*** Provided entries Section Begins ***

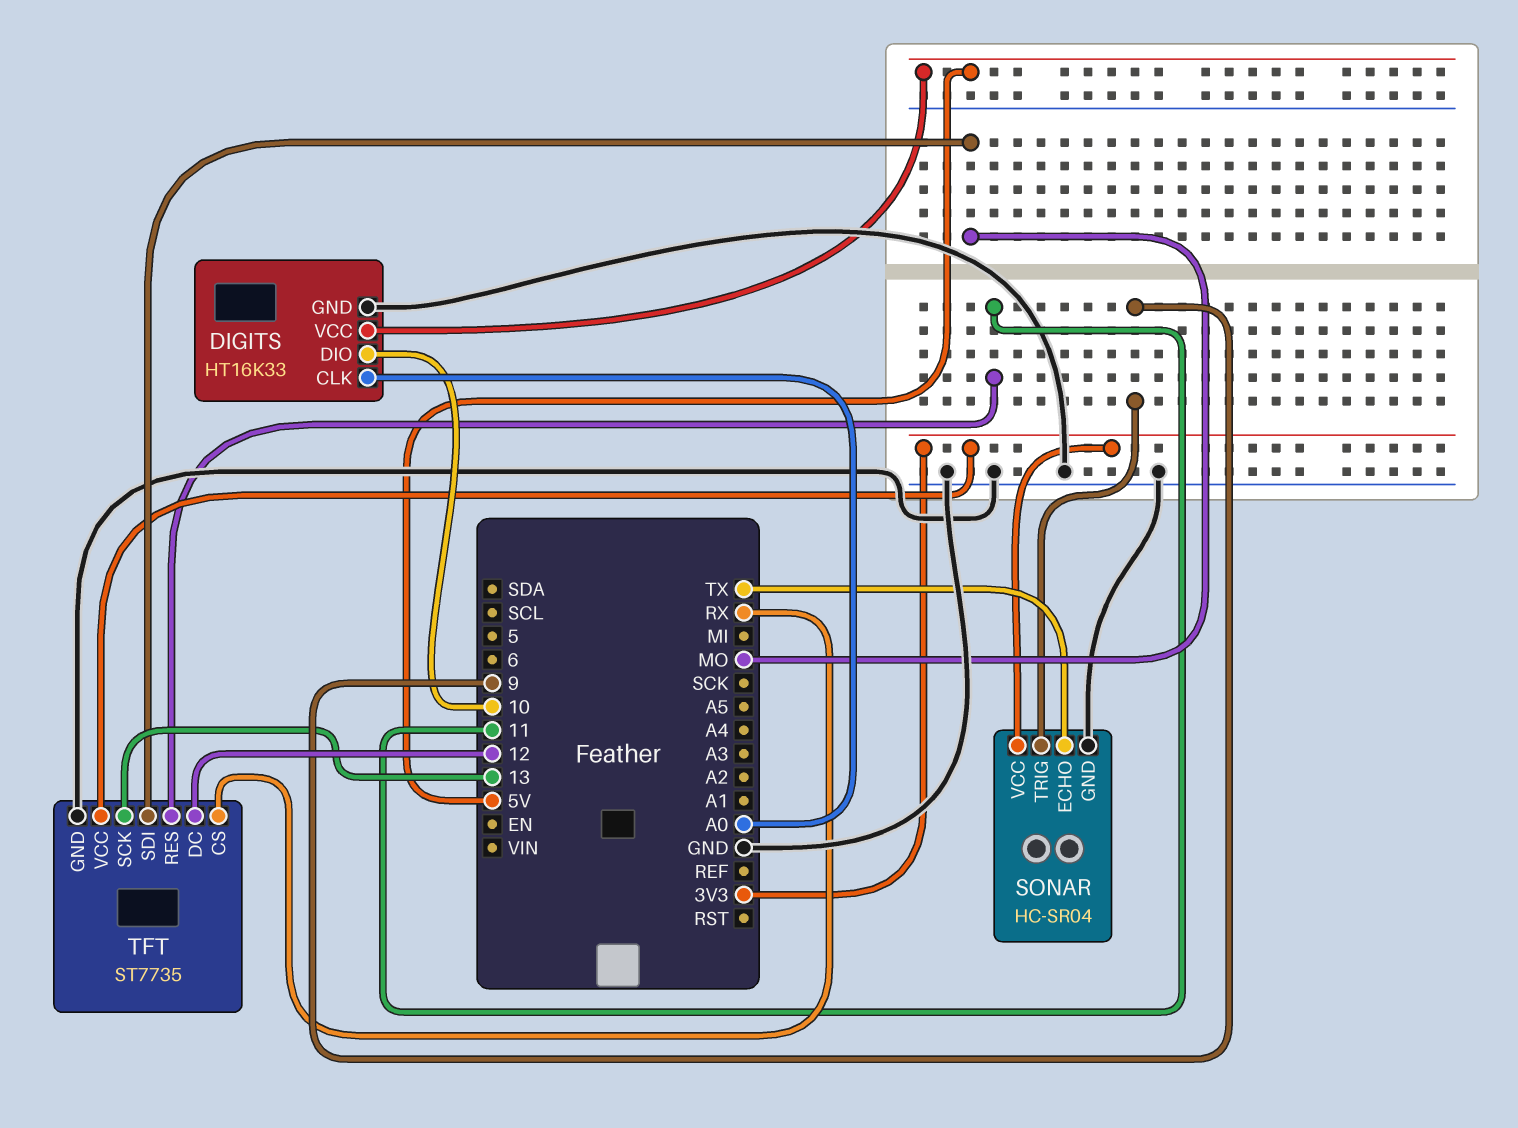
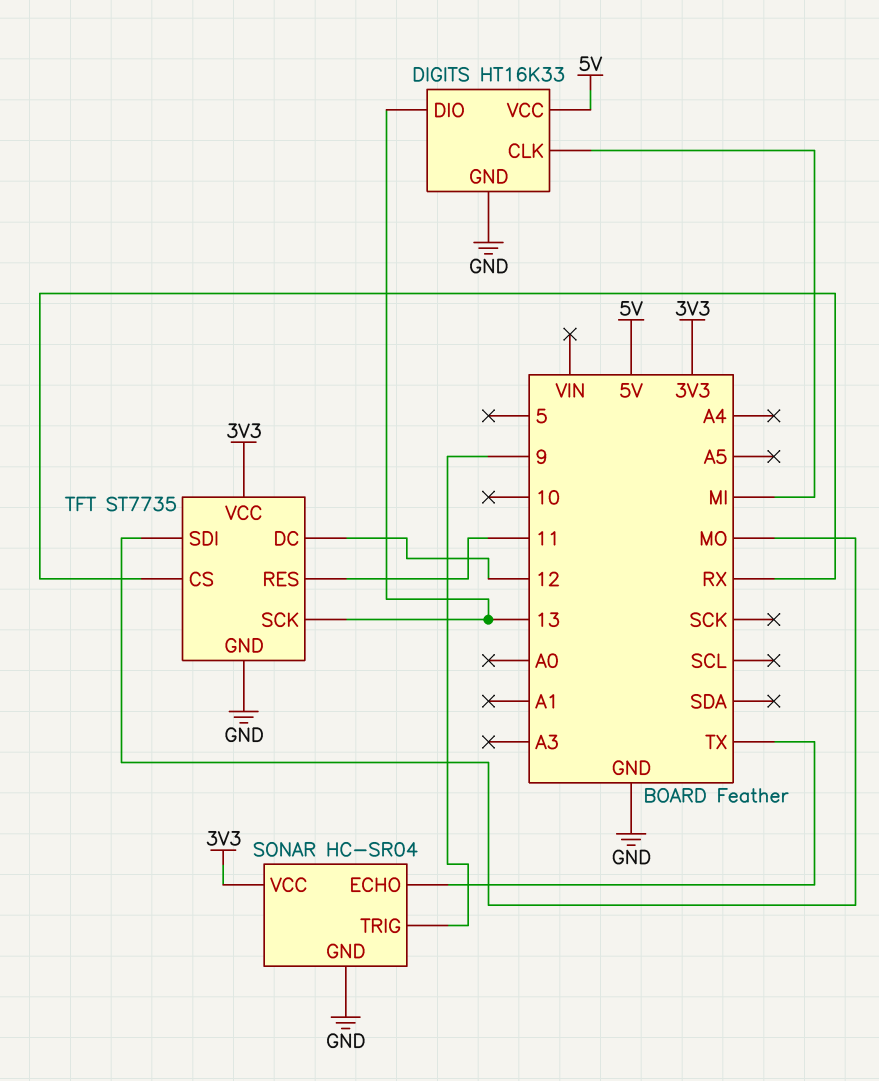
DIGITS pin CLK: A0 -> MI
DIGITS pin DIO: 10 -> 13

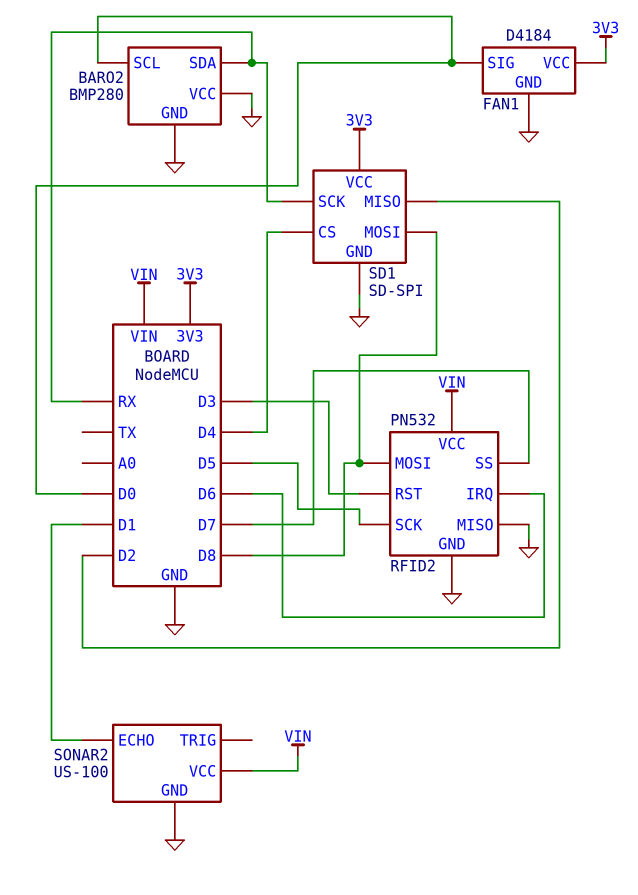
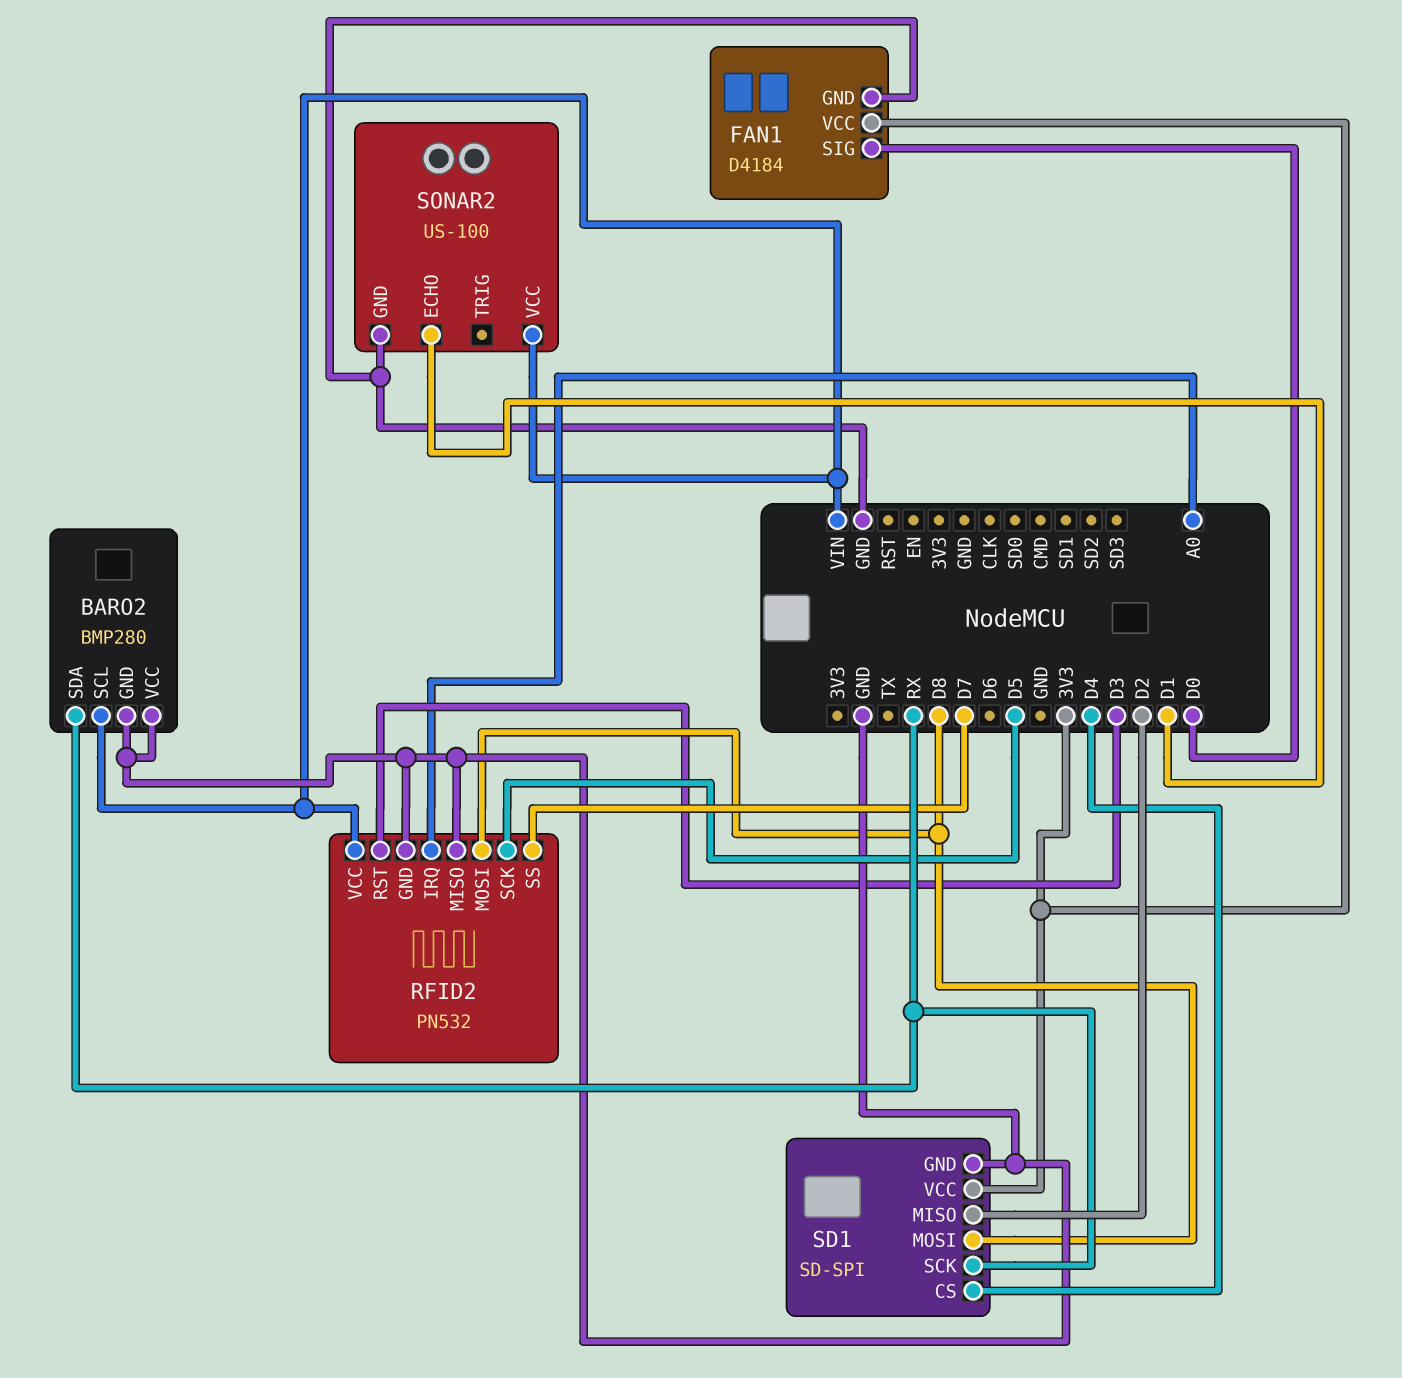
BARO2 pin SCL: D0 -> VIN
RFID2 pin IRQ: D6 -> A0

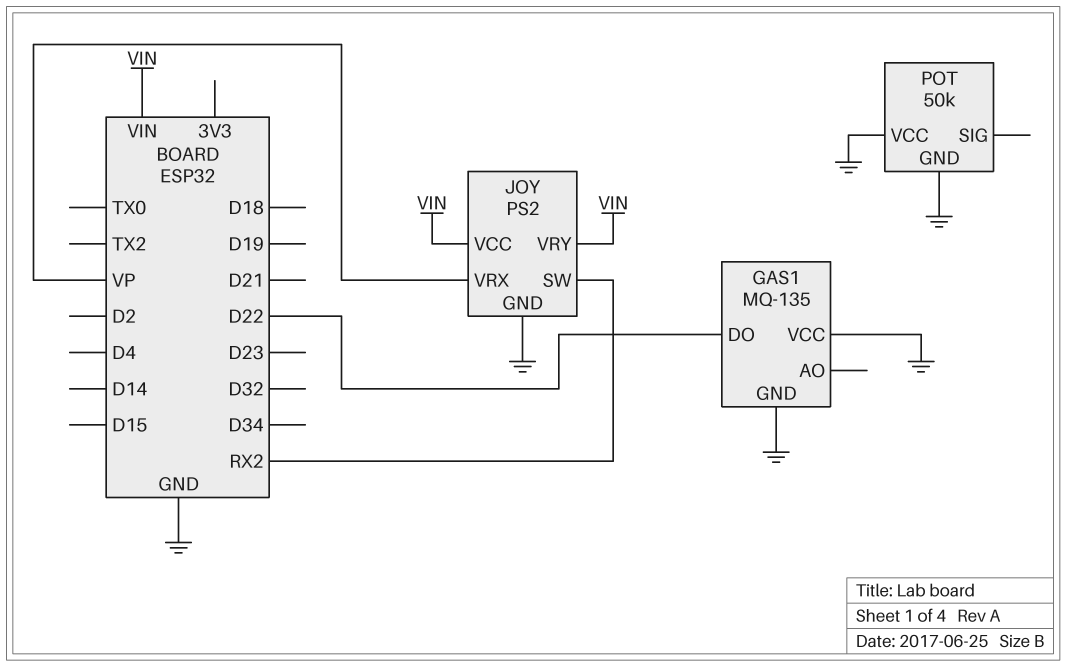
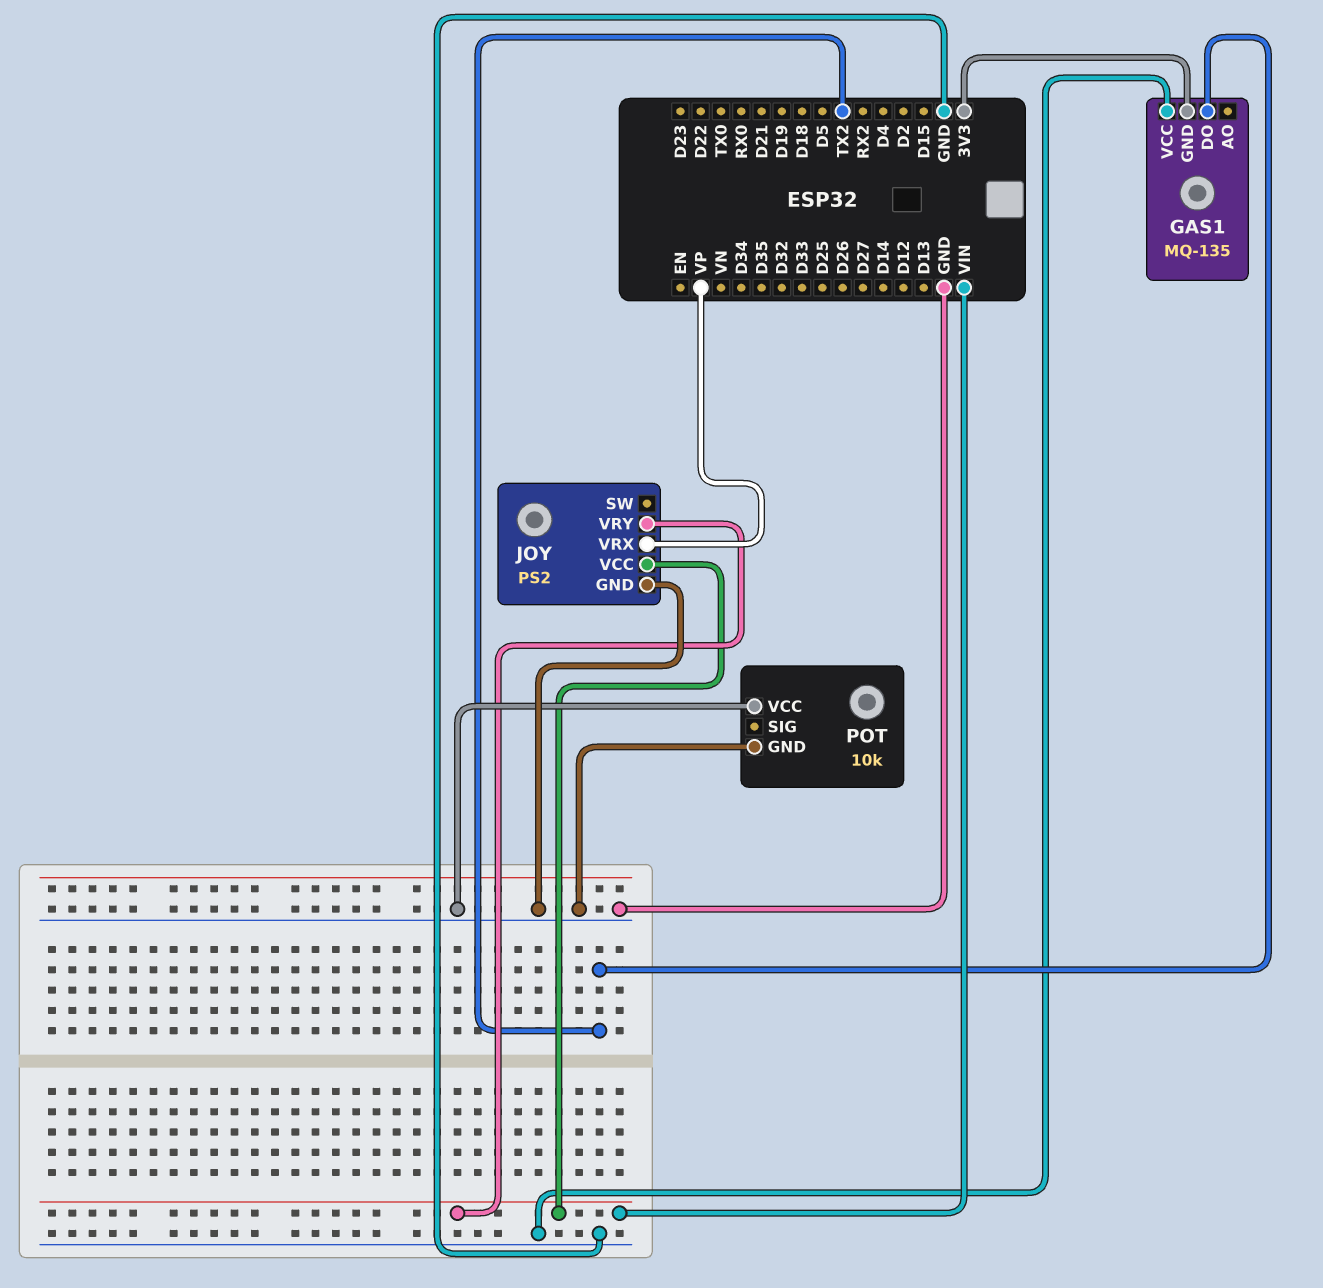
GAS1 pin DO: D22 -> TX2
GAS1 pin GND: GND -> 3V3
JOY pin SW: RX2 -> none
POT: 50k -> 10k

*** Provided entries Section Ends ***

## Task to complete
Your answer is to contain exactly the lines from the one holding "GAS1 pin GND: GND -> 3V3" to the end of the entries, with no other line.

## Reply to the exercise
GAS1 pin GND: GND -> 3V3
JOY pin SW: RX2 -> none
POT: 50k -> 10k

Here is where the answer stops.